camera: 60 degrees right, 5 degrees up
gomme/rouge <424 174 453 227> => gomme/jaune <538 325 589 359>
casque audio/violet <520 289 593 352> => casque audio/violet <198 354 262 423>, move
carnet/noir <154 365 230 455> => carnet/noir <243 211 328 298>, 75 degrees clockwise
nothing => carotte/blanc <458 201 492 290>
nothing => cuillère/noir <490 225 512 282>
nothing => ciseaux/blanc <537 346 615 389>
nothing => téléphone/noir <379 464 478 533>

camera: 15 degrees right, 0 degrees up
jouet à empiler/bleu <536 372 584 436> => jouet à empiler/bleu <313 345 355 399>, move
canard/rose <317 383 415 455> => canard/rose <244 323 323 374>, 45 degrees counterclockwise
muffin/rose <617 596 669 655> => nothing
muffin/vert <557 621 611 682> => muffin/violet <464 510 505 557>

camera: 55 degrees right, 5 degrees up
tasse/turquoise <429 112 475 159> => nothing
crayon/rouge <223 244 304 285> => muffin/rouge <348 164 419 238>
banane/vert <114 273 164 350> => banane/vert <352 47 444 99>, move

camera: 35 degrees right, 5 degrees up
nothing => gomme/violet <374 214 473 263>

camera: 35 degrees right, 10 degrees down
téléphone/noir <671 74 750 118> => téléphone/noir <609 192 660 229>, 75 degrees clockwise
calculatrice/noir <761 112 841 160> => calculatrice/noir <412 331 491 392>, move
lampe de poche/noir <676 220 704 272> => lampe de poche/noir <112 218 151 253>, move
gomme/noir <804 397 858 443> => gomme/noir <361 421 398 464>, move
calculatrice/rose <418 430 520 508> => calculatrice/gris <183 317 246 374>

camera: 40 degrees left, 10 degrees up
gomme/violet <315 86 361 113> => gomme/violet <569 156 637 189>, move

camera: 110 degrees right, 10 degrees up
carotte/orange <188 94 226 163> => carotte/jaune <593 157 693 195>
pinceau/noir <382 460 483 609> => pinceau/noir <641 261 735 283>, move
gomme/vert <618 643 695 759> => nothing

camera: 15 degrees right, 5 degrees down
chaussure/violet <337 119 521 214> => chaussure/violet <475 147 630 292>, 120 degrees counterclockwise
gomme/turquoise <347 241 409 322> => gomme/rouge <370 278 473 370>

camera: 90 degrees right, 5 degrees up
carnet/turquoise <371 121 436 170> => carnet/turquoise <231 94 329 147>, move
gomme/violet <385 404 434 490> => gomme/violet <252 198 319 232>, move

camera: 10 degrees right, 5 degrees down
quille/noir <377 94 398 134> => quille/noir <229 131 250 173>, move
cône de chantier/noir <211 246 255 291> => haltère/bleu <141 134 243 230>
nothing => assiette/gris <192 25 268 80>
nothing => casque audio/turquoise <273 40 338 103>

______

WORK ORDER: Only the lines from the beginning of the material to the line containing "nothing => ciseaux/blanc <537 346 615 389>" should be echoed, verbatim and in full.

WRITTEN RESPONSE:
camera: 60 degrees right, 5 degrees up
gomme/rouge <424 174 453 227> => gomme/jaune <538 325 589 359>
casque audio/violet <520 289 593 352> => casque audio/violet <198 354 262 423>, move
carnet/noir <154 365 230 455> => carnet/noir <243 211 328 298>, 75 degrees clockwise
nothing => carotte/blanc <458 201 492 290>
nothing => cuillère/noir <490 225 512 282>
nothing => ciseaux/blanc <537 346 615 389>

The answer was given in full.